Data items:
※ ※ ※
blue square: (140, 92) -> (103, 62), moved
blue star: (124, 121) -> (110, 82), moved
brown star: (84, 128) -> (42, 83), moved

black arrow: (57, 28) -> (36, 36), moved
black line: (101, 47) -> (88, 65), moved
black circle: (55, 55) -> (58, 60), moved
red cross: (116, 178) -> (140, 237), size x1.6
※ ※ ※
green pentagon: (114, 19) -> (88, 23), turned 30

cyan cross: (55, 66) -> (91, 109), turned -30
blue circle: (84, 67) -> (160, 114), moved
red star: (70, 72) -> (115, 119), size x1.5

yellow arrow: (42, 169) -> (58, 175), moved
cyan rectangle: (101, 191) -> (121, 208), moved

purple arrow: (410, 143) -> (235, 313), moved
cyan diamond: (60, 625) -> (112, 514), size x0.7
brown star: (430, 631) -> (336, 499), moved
※ ※ ※
● **Required action**
Check each line above for "cyan" and return the ones that have it.

● **Solution for this problem**
cyan cross: (55, 66) -> (91, 109), turned -30
cyan rectangle: (101, 191) -> (121, 208), moved
cyan diamond: (60, 625) -> (112, 514), size x0.7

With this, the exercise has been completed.